▶ _Work order_:
Only the lines from the one containing "U3: AND 74LS08" to the end of the records belong in the output; print them exactly.

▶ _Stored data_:
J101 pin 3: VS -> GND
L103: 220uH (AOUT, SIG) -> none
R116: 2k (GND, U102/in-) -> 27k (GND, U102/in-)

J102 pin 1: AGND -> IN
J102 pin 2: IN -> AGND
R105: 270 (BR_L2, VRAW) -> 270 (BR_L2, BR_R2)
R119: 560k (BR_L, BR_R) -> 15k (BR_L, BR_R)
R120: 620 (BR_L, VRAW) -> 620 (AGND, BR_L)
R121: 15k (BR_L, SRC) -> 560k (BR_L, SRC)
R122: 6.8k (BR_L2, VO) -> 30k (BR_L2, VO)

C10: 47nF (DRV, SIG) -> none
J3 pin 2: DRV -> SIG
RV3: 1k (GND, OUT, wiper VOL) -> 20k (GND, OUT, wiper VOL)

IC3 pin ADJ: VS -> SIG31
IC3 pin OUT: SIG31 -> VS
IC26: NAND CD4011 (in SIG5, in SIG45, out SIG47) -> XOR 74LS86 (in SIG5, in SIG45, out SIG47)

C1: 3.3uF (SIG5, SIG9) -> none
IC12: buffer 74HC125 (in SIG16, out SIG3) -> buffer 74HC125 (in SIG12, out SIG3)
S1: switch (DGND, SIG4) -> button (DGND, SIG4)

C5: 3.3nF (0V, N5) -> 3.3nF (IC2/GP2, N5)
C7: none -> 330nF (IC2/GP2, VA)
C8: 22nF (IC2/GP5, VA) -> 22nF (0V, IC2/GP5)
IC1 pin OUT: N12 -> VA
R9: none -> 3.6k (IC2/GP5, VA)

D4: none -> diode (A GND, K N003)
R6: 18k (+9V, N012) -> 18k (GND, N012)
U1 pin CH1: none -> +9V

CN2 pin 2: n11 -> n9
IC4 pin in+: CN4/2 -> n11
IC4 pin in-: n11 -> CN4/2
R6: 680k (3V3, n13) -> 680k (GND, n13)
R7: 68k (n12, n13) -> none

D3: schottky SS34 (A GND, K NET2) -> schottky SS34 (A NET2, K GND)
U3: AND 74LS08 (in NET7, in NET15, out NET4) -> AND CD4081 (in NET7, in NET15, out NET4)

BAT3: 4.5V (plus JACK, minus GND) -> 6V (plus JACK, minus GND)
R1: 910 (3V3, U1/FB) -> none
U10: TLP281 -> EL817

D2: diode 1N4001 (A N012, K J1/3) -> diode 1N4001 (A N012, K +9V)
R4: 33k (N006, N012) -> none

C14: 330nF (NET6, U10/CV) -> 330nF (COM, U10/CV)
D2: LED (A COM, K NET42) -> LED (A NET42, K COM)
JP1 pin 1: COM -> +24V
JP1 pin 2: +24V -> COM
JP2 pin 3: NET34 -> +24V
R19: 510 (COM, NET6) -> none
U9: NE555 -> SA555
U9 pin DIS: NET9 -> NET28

▶ _Expected answer_:
U3: AND 74LS08 (in NET7, in NET15, out NET4) -> AND CD4081 (in NET7, in NET15, out NET4)

BAT3: 4.5V (plus JACK, minus GND) -> 6V (plus JACK, minus GND)
R1: 910 (3V3, U1/FB) -> none
U10: TLP281 -> EL817

D2: diode 1N4001 (A N012, K J1/3) -> diode 1N4001 (A N012, K +9V)
R4: 33k (N006, N012) -> none

C14: 330nF (NET6, U10/CV) -> 330nF (COM, U10/CV)
D2: LED (A COM, K NET42) -> LED (A NET42, K COM)
JP1 pin 1: COM -> +24V
JP1 pin 2: +24V -> COM
JP2 pin 3: NET34 -> +24V
R19: 510 (COM, NET6) -> none
U9: NE555 -> SA555
U9 pin DIS: NET9 -> NET28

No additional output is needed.